▶ [DATA TO USE]:
· · · ·

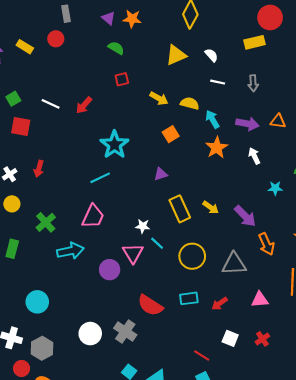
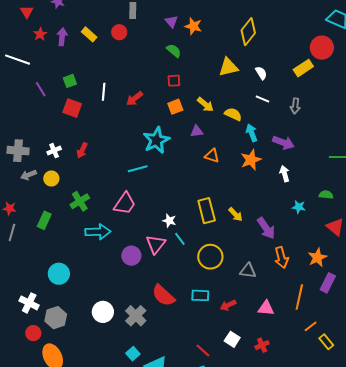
yellow rectangle: (254, 42) -> (303, 68), turned -30
white line: (51, 104) -> (104, 92), turned 60
orange triangle: (278, 121) -> (212, 156), moved
orange square: (171, 134) -> (175, 107), moved
purple triangle: (161, 174) -> (197, 131), moved
gray triangle: (234, 264) -> (248, 271), size x0.7

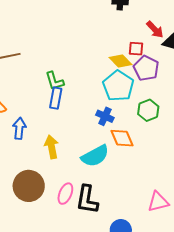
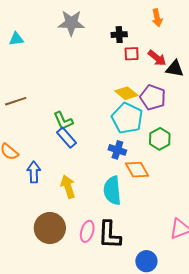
red square: (136, 49) -> (132, 54), moved
blue rectangle: (56, 98) -> (66, 138), turned -45
cyan semicircle: (95, 156) -> (112, 190), turned 120

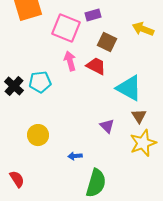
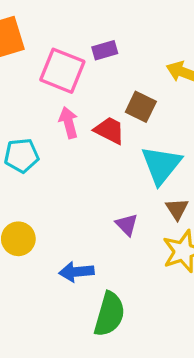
brown square: (107, 42) -> (141, 107), moved
cyan triangle: (129, 88) -> (161, 165), turned 40
blue arrow: (75, 156) -> (76, 272), size x1.5

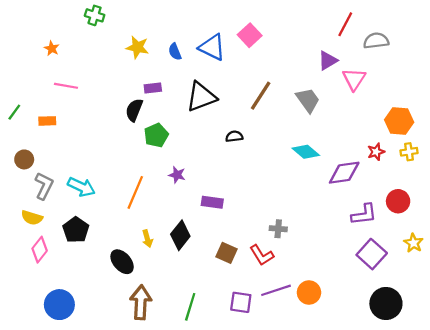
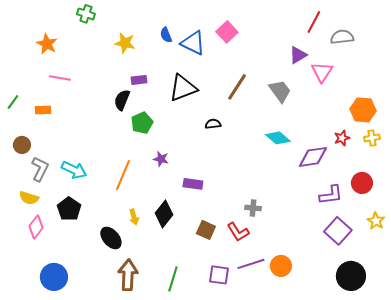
orange star: (52, 48) -> (47, 44), size x1.5
blue semicircle: (175, 52) -> (166, 35), moved

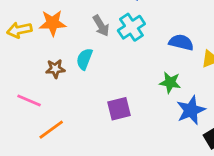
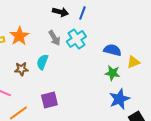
orange star: (53, 23) -> (19, 36), turned -30
green star: (170, 83) -> (112, 73), moved
purple square: (119, 109) -> (49, 100), moved

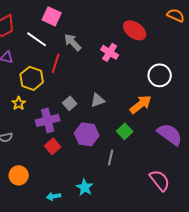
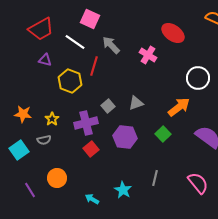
yellow star: (19, 103) -> (52, 119), moved
gray line: (111, 157) -> (155, 178), moved
cyan arrow: (54, 196) -> (92, 199), turned 40

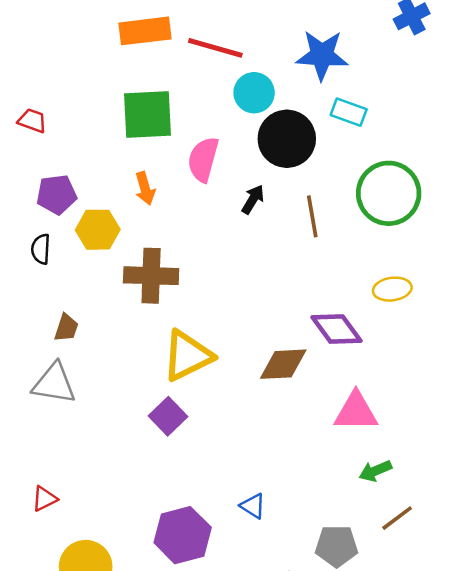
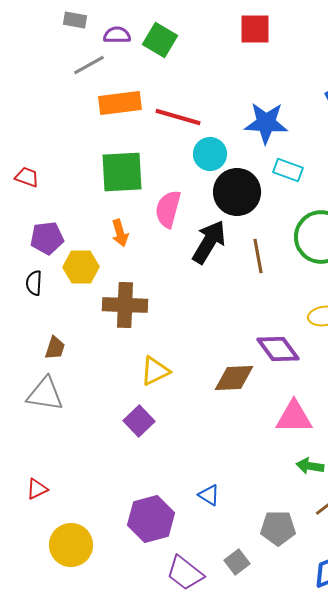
black arrow: (253, 199) -> (209, 242), size x1.8
yellow triangle: (187, 356) -> (155, 371), size x0.7
green arrow: (375, 471) -> (310, 466), turned 32

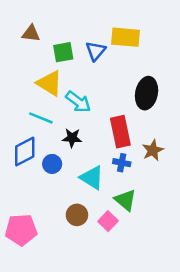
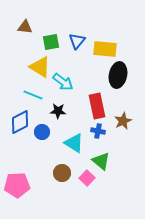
yellow rectangle: (125, 37) -> (105, 49), moved

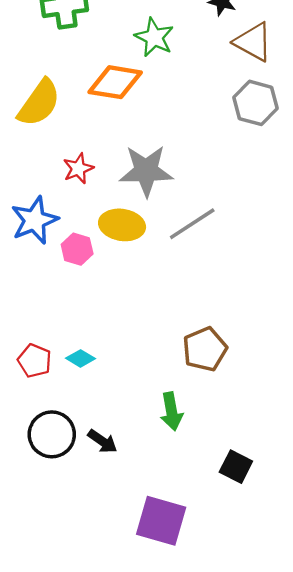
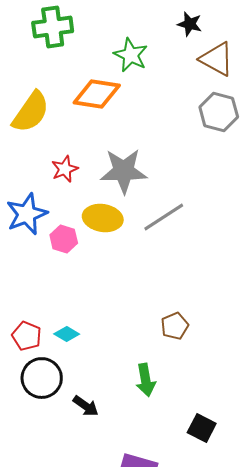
brown pentagon: (205, 349) -> (175, 326), size x0.7
black circle: (52, 434) -> (42, 378), moved

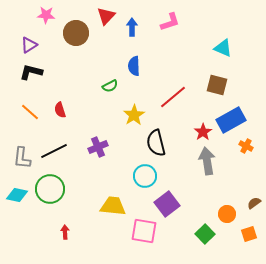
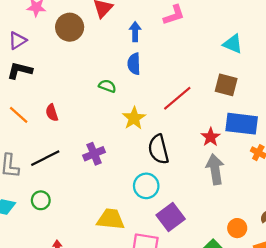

· · · ·

▶ [TASK GOAL]: Give again, unchanged, only the lines from the line containing "green arrow: (375, 471)" to the last line of the records above. Pictures do not belong in the copy.

▶ [RESPONSE AREA]:
green arrow: (375, 471) -> (310, 466), turned 32

yellow rectangle: (125, 37) -> (105, 49), moved

brown pentagon: (205, 349) -> (175, 326), size x0.7
black circle: (52, 434) -> (42, 378), moved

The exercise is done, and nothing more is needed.